● What is needed
With both ends included, repeat exactly the lines of the entries below from the one containing "grey bowling pin: 6 -> 3" down to the one containing "pink tape: 7 -> 8", and no others.

● Extracted records
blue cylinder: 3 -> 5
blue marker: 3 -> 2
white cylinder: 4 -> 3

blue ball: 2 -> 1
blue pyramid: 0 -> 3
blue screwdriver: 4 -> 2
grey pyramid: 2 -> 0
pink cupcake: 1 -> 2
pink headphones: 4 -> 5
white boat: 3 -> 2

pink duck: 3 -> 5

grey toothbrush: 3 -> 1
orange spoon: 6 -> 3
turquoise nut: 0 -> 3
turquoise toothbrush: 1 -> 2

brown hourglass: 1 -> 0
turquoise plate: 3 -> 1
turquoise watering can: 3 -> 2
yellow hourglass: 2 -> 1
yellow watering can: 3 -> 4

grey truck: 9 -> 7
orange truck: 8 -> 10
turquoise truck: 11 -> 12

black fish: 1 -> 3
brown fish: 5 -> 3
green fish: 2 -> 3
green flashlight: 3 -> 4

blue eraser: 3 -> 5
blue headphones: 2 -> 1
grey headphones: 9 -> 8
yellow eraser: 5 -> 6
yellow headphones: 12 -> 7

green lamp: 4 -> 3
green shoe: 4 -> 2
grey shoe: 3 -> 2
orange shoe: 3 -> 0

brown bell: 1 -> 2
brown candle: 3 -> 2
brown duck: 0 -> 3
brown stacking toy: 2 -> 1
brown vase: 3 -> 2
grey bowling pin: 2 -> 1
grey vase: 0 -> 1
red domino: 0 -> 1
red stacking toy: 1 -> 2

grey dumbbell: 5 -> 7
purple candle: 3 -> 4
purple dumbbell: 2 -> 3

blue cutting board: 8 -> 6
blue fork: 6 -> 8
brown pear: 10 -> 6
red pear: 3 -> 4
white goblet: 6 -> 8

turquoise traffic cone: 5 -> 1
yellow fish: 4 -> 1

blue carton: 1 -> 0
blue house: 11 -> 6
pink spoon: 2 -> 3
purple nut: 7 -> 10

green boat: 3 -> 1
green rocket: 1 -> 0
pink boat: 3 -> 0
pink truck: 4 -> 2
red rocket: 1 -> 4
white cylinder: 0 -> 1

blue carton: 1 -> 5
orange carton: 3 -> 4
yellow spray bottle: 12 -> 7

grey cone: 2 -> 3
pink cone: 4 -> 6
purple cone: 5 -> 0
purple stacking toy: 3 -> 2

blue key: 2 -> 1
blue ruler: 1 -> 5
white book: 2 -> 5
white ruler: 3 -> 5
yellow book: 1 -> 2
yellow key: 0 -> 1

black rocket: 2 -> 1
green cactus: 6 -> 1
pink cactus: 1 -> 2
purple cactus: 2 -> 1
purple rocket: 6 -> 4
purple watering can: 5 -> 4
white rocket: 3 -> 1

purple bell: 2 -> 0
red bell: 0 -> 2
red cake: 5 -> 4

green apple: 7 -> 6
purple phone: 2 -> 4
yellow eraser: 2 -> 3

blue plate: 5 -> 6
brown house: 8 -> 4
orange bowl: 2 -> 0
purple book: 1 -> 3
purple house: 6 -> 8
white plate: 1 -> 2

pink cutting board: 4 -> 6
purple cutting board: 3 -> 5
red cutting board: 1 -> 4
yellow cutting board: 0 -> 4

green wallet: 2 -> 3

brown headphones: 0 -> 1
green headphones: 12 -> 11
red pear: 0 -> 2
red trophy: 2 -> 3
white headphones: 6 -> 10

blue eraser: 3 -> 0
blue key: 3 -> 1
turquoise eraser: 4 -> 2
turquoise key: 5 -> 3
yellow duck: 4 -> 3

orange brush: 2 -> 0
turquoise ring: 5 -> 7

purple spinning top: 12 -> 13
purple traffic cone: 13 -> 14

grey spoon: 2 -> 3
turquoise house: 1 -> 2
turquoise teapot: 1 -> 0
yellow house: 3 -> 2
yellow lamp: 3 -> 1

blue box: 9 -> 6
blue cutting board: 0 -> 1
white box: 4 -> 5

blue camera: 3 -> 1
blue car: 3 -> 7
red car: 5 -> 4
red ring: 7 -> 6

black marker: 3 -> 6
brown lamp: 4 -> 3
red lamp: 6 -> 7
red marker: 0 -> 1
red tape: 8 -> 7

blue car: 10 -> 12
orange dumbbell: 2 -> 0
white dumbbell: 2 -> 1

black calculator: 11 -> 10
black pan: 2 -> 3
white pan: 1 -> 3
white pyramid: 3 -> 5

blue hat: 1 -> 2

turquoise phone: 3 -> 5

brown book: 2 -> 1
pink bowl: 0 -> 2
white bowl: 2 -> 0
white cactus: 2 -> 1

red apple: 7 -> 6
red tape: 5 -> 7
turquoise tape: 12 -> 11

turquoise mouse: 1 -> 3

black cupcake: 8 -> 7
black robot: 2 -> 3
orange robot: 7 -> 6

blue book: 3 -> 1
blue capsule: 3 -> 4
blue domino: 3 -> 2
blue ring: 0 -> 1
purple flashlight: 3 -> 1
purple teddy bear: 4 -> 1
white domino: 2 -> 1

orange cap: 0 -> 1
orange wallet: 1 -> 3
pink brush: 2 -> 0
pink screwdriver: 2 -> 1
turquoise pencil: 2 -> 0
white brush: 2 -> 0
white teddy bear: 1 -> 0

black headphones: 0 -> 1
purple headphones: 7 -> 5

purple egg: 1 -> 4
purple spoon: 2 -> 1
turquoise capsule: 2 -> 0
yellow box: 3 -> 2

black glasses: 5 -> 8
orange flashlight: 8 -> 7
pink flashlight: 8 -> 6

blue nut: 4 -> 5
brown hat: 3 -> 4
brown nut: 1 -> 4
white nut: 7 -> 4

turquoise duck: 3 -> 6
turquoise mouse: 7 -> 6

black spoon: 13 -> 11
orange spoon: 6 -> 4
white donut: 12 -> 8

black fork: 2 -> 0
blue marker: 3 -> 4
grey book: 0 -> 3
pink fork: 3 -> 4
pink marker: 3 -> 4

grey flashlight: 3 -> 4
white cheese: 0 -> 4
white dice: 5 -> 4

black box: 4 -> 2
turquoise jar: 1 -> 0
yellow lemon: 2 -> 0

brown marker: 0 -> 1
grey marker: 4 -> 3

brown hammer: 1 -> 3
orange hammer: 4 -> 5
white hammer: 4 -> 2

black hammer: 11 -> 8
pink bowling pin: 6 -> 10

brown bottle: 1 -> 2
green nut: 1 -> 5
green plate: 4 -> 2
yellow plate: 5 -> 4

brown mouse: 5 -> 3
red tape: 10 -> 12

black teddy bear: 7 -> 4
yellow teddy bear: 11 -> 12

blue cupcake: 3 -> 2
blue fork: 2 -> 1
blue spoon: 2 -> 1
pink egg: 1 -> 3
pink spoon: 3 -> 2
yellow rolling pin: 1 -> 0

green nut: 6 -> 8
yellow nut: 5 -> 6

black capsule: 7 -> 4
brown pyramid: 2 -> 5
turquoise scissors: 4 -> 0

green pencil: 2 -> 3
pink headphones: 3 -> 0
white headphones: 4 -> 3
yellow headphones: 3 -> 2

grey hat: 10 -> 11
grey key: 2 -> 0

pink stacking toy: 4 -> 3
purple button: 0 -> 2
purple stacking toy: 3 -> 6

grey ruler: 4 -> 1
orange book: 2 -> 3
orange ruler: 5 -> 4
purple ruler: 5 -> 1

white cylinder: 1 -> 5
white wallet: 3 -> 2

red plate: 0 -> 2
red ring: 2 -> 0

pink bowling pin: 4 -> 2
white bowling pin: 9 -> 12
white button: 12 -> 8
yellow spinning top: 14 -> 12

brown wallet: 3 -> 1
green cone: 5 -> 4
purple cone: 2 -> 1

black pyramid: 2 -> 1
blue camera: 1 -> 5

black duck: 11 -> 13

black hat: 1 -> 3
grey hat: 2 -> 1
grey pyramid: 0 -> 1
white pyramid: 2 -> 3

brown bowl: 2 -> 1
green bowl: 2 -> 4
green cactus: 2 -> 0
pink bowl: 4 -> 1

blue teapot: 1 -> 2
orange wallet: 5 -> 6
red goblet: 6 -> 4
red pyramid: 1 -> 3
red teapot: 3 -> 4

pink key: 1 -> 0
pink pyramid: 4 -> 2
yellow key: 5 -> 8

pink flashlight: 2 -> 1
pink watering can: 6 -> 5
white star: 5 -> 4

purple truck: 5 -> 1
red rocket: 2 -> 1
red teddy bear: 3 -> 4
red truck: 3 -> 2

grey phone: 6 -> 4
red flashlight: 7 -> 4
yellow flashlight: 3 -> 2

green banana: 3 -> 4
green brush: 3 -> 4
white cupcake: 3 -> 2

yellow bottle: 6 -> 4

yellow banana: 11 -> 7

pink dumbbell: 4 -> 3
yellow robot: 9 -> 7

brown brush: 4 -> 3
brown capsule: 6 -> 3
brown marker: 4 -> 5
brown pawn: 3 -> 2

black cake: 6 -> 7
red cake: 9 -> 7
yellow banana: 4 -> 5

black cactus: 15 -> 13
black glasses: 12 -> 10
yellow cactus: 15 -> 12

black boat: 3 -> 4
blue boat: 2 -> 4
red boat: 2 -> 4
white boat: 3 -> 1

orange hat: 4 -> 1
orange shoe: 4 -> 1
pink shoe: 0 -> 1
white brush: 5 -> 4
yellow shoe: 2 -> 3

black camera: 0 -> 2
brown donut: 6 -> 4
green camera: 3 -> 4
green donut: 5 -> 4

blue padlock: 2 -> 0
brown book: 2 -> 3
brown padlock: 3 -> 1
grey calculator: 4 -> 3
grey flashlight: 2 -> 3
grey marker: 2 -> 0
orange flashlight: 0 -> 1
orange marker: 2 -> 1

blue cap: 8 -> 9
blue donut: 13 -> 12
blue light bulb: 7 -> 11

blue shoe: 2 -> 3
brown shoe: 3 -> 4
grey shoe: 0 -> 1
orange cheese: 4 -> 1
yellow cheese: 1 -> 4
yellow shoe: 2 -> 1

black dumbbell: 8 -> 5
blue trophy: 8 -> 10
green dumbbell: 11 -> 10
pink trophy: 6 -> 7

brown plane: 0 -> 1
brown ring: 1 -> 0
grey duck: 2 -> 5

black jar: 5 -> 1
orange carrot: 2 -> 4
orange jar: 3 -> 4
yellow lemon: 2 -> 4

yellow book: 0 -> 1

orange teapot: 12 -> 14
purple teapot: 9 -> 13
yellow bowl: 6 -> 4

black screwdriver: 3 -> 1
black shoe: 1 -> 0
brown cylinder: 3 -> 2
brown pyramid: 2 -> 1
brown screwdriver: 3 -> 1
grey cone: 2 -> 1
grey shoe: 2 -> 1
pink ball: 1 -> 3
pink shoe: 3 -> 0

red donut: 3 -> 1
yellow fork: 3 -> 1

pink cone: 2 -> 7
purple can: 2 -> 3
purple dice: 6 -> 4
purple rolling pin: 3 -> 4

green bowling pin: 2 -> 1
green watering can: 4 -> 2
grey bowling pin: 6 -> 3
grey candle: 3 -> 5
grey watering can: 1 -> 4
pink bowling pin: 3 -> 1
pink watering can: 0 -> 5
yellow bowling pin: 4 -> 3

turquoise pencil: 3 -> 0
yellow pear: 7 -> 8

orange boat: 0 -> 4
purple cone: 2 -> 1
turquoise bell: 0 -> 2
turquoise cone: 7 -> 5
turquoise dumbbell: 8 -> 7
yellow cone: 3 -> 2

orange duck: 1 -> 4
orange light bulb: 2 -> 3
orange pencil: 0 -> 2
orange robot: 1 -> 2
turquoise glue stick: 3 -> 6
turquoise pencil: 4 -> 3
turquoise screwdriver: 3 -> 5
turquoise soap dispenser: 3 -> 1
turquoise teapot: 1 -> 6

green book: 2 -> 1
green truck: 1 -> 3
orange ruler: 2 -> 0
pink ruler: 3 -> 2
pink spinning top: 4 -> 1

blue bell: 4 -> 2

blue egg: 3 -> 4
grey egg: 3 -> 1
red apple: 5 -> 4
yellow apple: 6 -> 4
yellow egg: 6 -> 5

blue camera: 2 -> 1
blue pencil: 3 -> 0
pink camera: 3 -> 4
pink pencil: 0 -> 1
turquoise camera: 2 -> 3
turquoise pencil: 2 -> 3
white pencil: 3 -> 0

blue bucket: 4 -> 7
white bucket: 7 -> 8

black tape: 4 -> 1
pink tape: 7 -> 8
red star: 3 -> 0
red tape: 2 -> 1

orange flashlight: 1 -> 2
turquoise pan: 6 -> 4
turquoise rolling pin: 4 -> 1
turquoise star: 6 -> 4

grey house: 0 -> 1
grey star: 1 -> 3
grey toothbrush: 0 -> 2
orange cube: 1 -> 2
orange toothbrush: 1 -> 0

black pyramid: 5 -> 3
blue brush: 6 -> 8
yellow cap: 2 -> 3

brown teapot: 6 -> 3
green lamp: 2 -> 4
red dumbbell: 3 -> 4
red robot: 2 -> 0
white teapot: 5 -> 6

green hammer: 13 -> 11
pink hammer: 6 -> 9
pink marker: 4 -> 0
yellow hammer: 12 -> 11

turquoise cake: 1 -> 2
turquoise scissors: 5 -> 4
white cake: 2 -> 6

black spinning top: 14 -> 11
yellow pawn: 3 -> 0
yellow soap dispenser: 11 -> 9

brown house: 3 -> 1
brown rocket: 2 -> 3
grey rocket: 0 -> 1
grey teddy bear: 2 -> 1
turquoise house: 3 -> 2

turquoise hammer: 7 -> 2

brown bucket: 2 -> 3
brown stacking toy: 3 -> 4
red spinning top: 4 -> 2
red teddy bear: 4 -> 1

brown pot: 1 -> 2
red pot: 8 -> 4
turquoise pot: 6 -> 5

● Exercise response
grey bowling pin: 6 -> 3
grey candle: 3 -> 5
grey watering can: 1 -> 4
pink bowling pin: 3 -> 1
pink watering can: 0 -> 5
yellow bowling pin: 4 -> 3

turquoise pencil: 3 -> 0
yellow pear: 7 -> 8

orange boat: 0 -> 4
purple cone: 2 -> 1
turquoise bell: 0 -> 2
turquoise cone: 7 -> 5
turquoise dumbbell: 8 -> 7
yellow cone: 3 -> 2

orange duck: 1 -> 4
orange light bulb: 2 -> 3
orange pencil: 0 -> 2
orange robot: 1 -> 2
turquoise glue stick: 3 -> 6
turquoise pencil: 4 -> 3
turquoise screwdriver: 3 -> 5
turquoise soap dispenser: 3 -> 1
turquoise teapot: 1 -> 6

green book: 2 -> 1
green truck: 1 -> 3
orange ruler: 2 -> 0
pink ruler: 3 -> 2
pink spinning top: 4 -> 1

blue bell: 4 -> 2

blue egg: 3 -> 4
grey egg: 3 -> 1
red apple: 5 -> 4
yellow apple: 6 -> 4
yellow egg: 6 -> 5

blue camera: 2 -> 1
blue pencil: 3 -> 0
pink camera: 3 -> 4
pink pencil: 0 -> 1
turquoise camera: 2 -> 3
turquoise pencil: 2 -> 3
white pencil: 3 -> 0

blue bucket: 4 -> 7
white bucket: 7 -> 8

black tape: 4 -> 1
pink tape: 7 -> 8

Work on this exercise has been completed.